Extracted records:
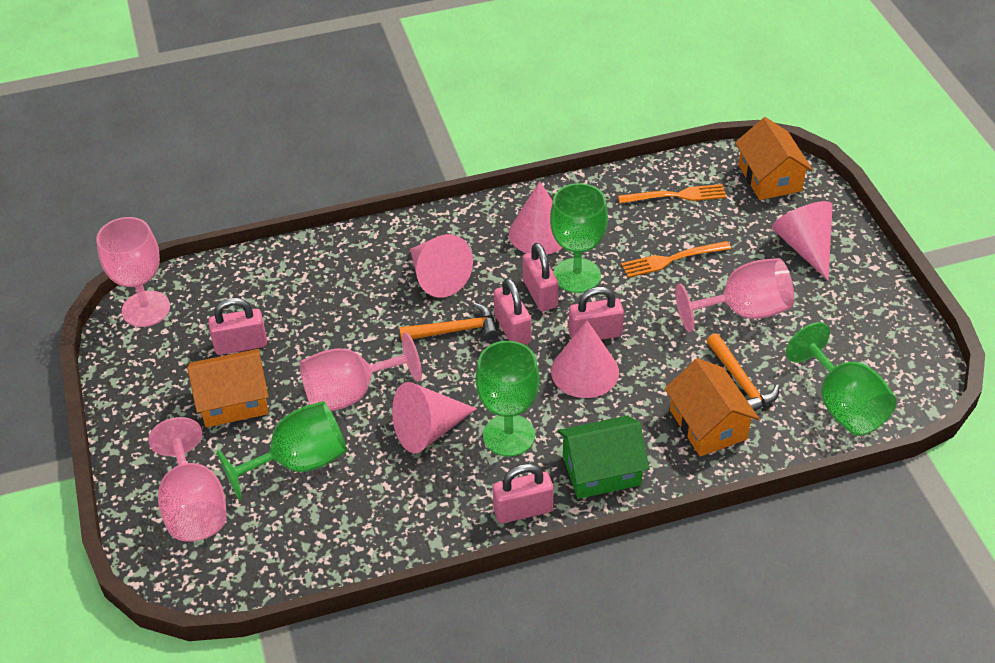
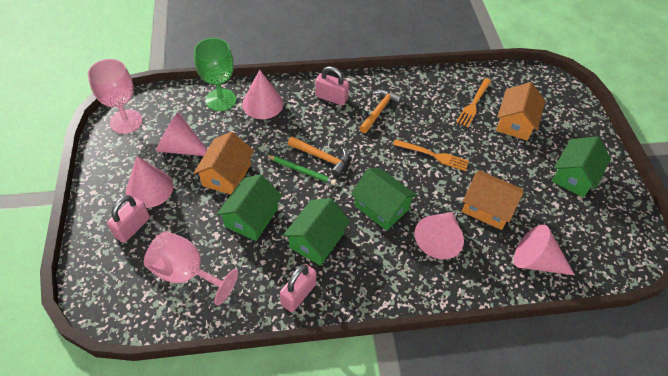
green goblet: 4 -> 1
green house: 1 -> 4
green pencil: 0 -> 1
pink goblet: 4 -> 2
pink padlock: 5 -> 3

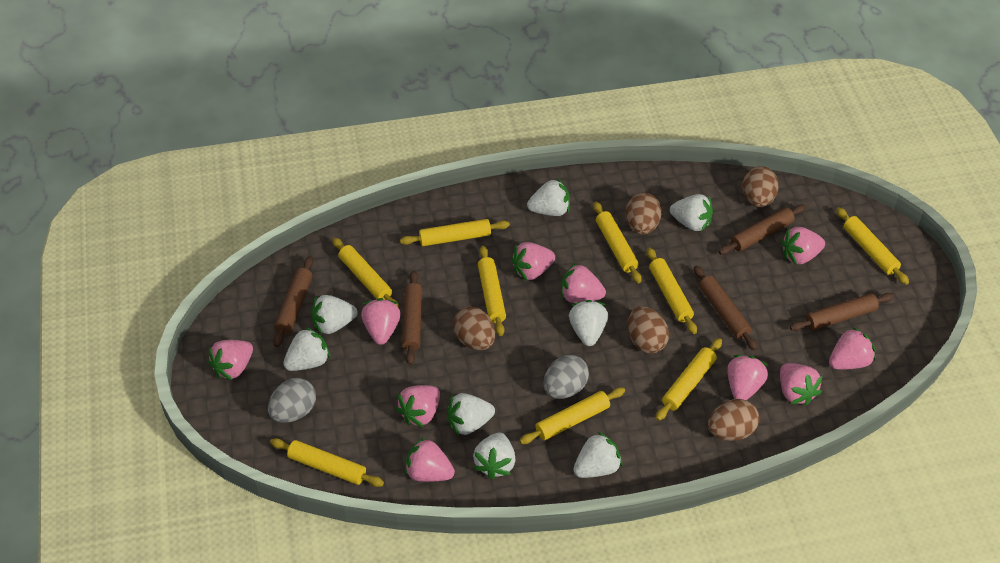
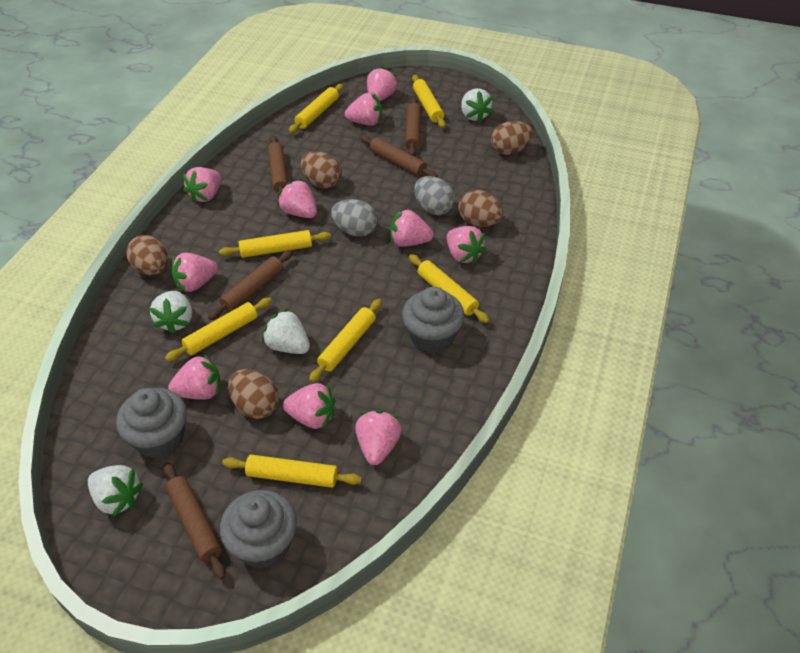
grey cupcake: 0 -> 3
white strawberry: 8 -> 4
yellow rolling pin: 9 -> 7

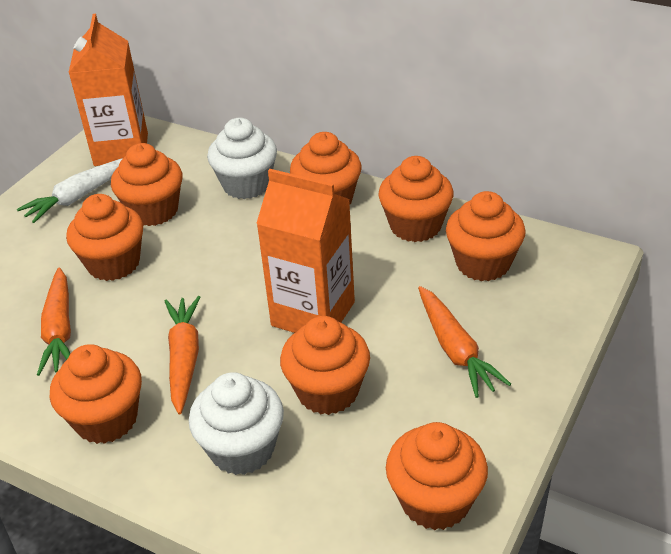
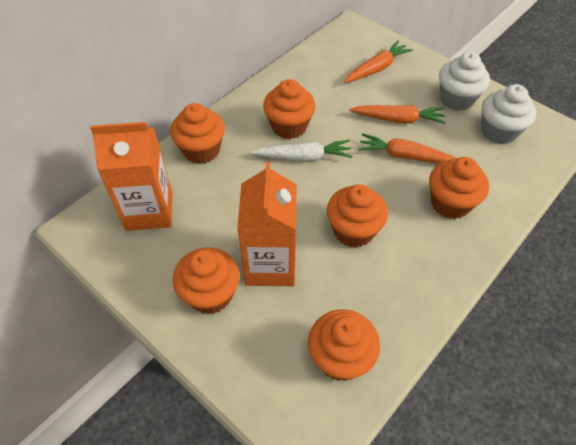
orange cupcake: 8 -> 6

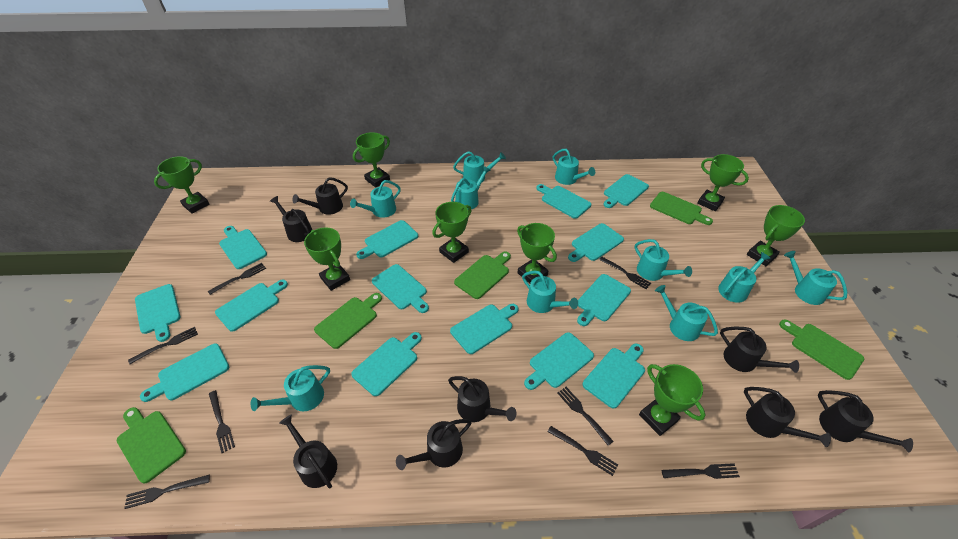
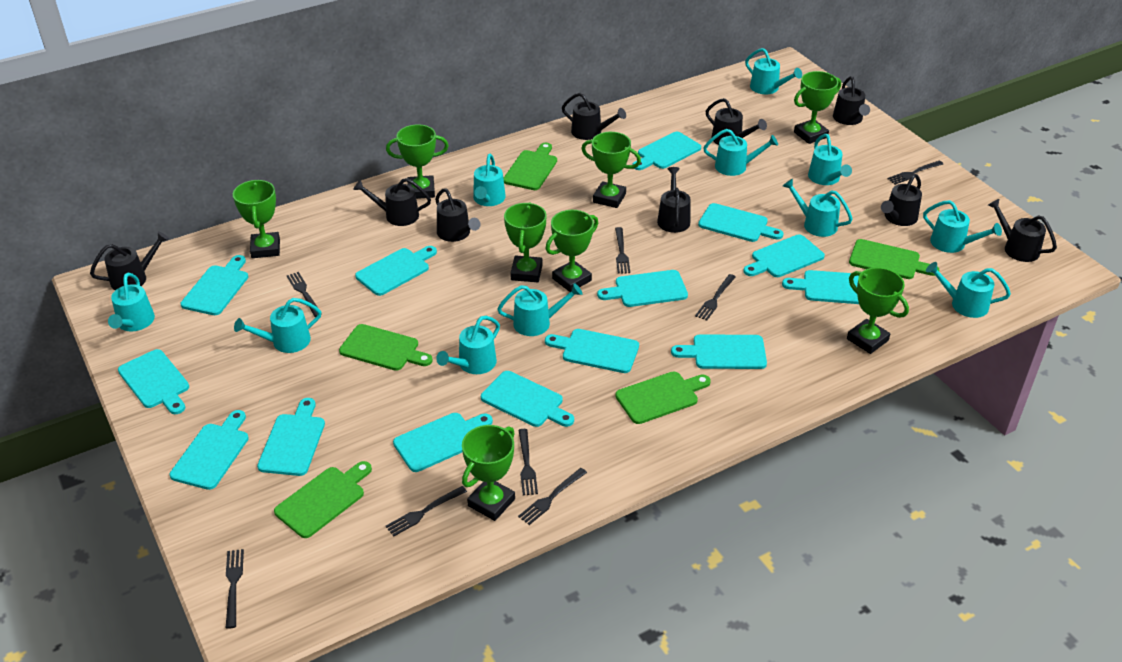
black watering can: 8 -> 9
turquoise watering can: 10 -> 11

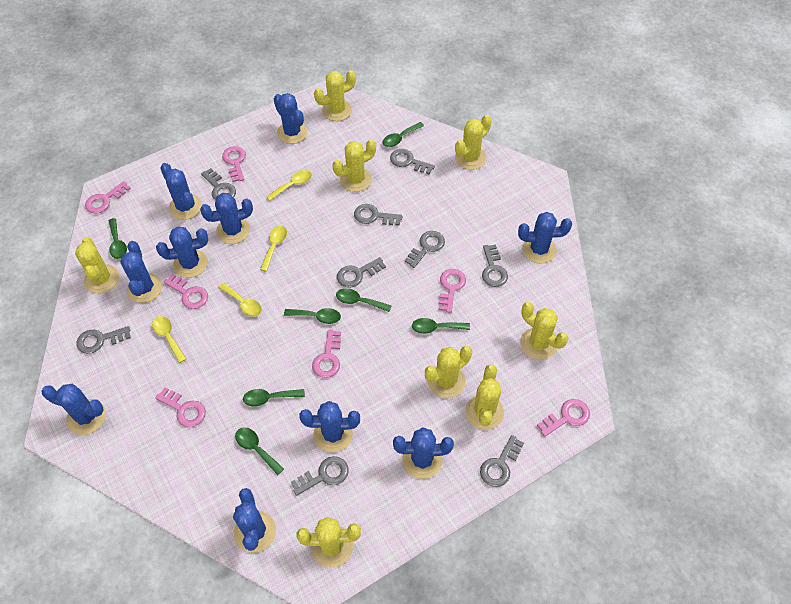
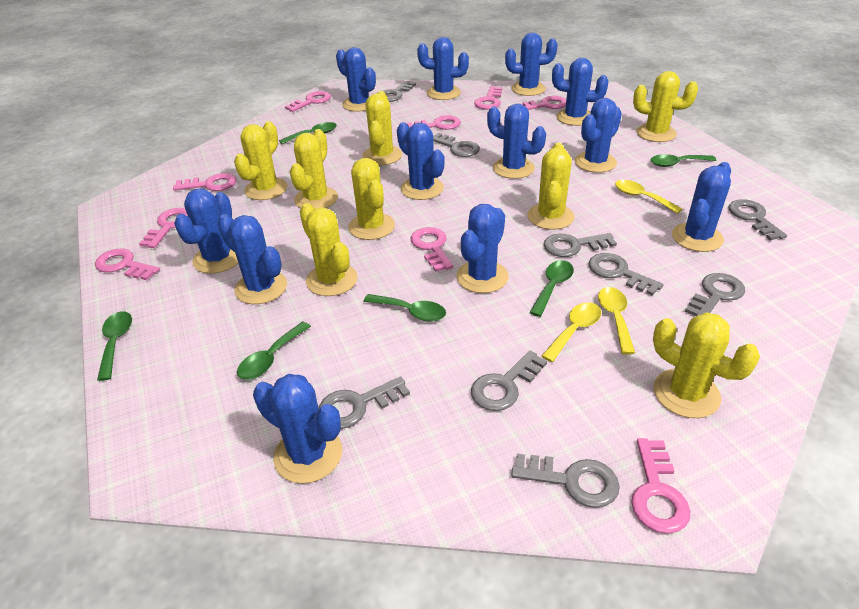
blue cactus: 10 -> 12
green spoon: 7 -> 6
pink key: 7 -> 9
yellow spoon: 4 -> 3

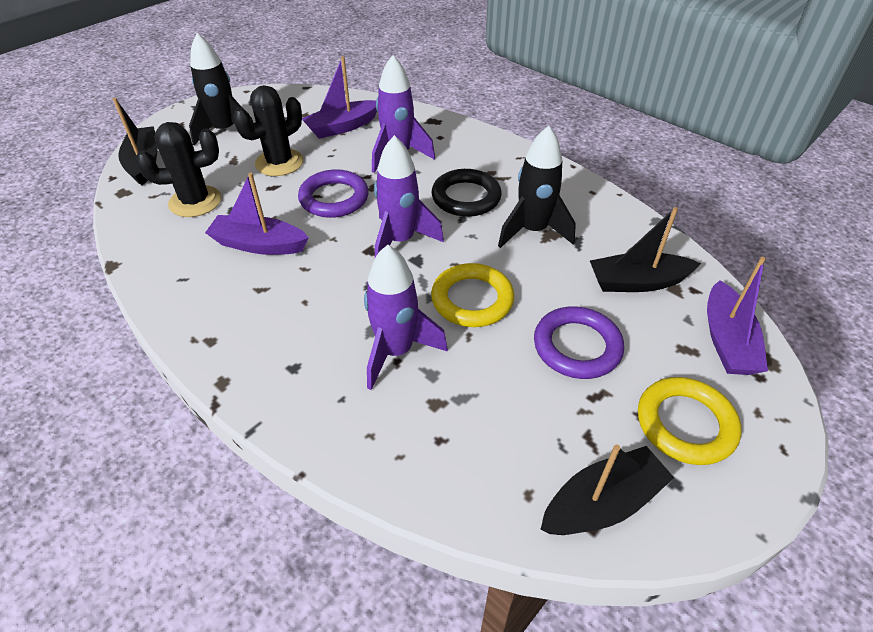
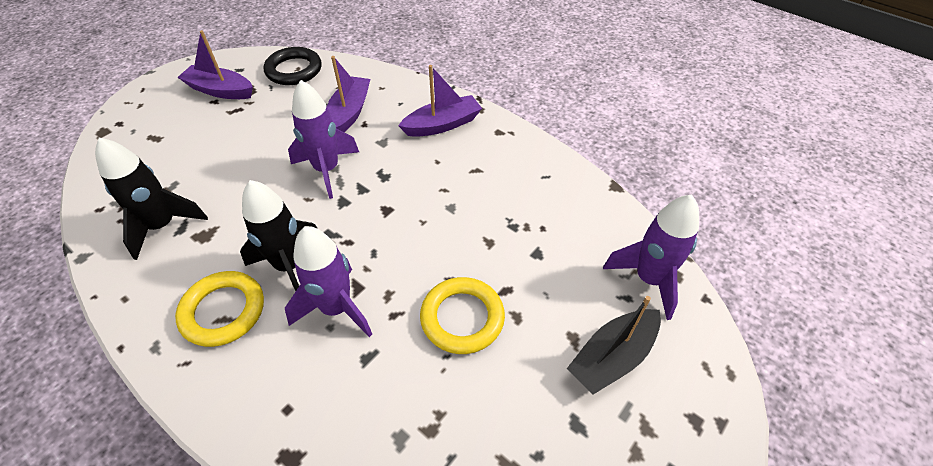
black boat: 3 -> 1
black cactus: 2 -> 0
purple ring: 2 -> 0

What is being asked: Go to the line with "yellow spoon: 4 -> 3" in the entries above. Reproduce that line and each one after it to the end, exactly and without the pictures.

Task answer:
yellow spoon: 4 -> 3

black boat: 3 -> 1
black cactus: 2 -> 0
purple ring: 2 -> 0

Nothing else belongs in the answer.